WORK TO DO:
From the records below, copy every line that contains the word "attached".

# ENTRIES start

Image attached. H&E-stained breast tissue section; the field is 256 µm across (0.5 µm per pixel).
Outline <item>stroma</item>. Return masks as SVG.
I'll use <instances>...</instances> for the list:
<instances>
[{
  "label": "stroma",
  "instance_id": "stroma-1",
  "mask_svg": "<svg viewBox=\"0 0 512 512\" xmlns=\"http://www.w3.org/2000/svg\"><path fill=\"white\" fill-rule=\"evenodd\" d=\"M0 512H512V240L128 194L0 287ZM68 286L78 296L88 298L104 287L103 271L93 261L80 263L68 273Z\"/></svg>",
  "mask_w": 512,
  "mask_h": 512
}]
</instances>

# ENTRIES end
# ENTRIES start

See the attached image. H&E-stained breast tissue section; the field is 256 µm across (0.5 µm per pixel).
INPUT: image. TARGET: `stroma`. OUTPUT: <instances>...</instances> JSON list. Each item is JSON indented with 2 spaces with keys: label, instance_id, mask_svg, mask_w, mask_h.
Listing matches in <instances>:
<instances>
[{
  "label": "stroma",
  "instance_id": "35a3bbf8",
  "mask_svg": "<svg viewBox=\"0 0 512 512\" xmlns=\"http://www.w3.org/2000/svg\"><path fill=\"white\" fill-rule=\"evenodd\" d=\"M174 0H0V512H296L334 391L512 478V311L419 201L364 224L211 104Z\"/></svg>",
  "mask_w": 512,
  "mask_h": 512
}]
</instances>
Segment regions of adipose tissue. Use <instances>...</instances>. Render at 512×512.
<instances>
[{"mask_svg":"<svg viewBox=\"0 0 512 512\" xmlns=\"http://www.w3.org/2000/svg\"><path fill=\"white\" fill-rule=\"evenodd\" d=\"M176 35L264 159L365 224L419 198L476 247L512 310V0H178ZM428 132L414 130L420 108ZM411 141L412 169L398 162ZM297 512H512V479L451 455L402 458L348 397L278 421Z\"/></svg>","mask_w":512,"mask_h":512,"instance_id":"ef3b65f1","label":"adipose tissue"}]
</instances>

# ENTRIES end
# ENTRIES start

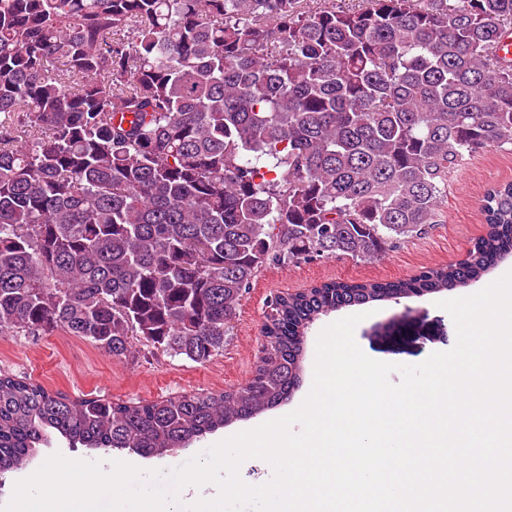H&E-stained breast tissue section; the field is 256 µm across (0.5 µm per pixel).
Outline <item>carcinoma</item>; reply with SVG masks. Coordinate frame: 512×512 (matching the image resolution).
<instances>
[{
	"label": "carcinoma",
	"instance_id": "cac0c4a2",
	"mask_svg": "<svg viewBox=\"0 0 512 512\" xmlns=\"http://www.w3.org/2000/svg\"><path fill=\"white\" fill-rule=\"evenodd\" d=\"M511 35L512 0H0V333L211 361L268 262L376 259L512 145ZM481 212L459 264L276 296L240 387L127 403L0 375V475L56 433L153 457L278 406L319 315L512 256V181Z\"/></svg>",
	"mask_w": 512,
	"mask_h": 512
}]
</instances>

# ENTRIES end

RESPONSE TO THIS TASK:
Image attached. H&E-stained breast tissue section; the field is 256 µm across (0.5 µm per pixel).
See the attached image. H&E-stained breast tissue section; the field is 256 µm across (0.5 µm per pixel).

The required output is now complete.